Task details -> Beneath this task are records; print exactly the stretch of them from the line with "R220: 470 (IC202/out, N2)" through the line with "LP1: lamp 24V", both ends included.
--- Data shown Enclosed Below ---
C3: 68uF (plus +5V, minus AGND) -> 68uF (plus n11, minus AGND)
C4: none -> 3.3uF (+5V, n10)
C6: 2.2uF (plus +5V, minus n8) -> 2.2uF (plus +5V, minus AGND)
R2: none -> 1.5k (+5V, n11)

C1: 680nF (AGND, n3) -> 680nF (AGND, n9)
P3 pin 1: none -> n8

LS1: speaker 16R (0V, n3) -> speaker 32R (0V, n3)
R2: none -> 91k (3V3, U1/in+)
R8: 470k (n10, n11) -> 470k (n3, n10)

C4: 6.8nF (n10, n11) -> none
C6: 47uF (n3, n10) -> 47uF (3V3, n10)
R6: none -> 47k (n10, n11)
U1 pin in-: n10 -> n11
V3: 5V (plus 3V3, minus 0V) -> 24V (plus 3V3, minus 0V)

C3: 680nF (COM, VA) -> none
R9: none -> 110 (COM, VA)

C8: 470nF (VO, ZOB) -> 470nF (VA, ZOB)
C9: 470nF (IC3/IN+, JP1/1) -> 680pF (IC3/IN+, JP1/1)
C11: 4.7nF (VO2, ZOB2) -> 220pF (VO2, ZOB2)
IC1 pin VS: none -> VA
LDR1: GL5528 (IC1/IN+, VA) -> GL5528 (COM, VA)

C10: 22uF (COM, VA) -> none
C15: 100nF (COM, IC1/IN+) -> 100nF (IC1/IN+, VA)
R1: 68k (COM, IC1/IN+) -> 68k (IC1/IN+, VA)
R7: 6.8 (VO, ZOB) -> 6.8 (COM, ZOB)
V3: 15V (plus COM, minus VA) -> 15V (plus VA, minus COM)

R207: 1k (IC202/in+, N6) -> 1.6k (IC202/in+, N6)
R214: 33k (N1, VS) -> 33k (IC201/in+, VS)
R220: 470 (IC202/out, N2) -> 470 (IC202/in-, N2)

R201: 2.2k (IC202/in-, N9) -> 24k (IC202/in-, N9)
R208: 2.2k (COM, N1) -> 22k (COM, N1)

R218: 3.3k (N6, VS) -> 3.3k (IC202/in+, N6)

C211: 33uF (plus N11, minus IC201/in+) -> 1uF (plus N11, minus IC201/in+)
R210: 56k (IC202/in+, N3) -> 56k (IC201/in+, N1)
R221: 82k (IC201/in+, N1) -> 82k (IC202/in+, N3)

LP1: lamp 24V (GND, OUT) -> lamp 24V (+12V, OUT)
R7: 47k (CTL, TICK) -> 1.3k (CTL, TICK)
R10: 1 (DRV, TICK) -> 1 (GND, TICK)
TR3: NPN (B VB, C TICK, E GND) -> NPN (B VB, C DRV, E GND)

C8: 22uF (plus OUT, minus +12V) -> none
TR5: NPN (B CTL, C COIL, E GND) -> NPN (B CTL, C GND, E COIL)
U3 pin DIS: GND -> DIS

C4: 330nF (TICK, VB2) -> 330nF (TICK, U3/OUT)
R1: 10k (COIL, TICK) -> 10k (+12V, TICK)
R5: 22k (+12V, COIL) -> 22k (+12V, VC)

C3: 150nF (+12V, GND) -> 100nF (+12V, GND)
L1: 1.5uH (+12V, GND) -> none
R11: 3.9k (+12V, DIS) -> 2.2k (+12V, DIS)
--- End of Enclosed Data shown ---
Response ->
R220: 470 (IC202/out, N2) -> 470 (IC202/in-, N2)

R201: 2.2k (IC202/in-, N9) -> 24k (IC202/in-, N9)
R208: 2.2k (COM, N1) -> 22k (COM, N1)

R218: 3.3k (N6, VS) -> 3.3k (IC202/in+, N6)

C211: 33uF (plus N11, minus IC201/in+) -> 1uF (plus N11, minus IC201/in+)
R210: 56k (IC202/in+, N3) -> 56k (IC201/in+, N1)
R221: 82k (IC201/in+, N1) -> 82k (IC202/in+, N3)

LP1: lamp 24V (GND, OUT) -> lamp 24V (+12V, OUT)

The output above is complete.